## WHAT YOU WILL DO
If a picture appears among the records, leave it out and set down everything else exactly as it stands.

Start of RECORDED INFORMATION

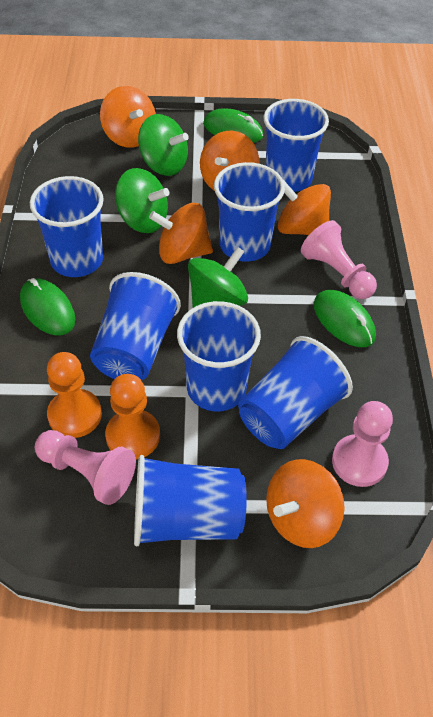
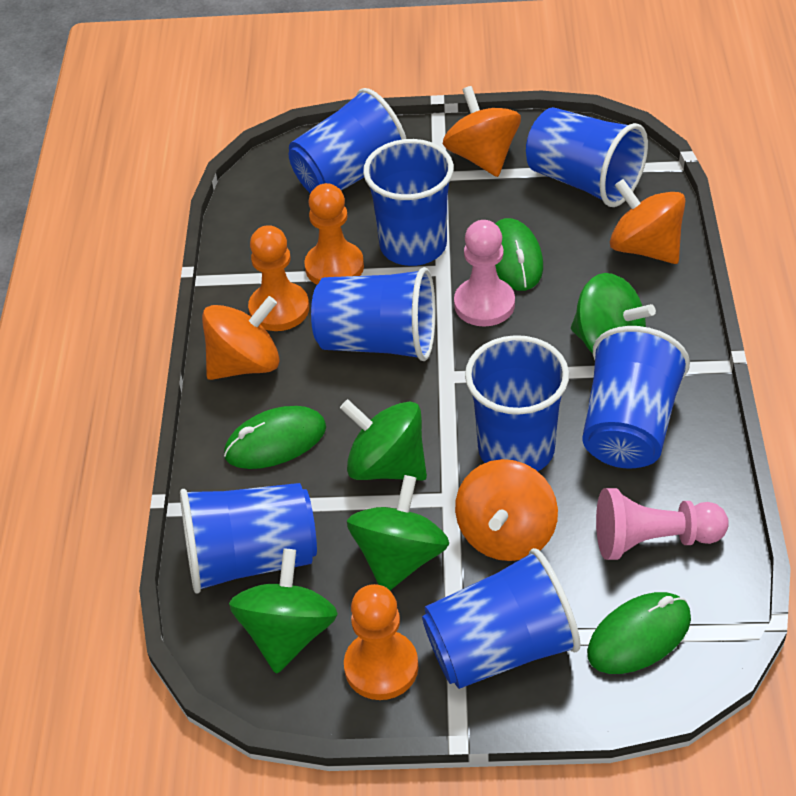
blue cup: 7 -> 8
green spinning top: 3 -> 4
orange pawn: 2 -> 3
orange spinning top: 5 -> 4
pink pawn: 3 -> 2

End of RECORDED INFORMATION

## SOLVED PROBLEM
blue cup: 7 -> 8
green spinning top: 3 -> 4
orange pawn: 2 -> 3
orange spinning top: 5 -> 4
pink pawn: 3 -> 2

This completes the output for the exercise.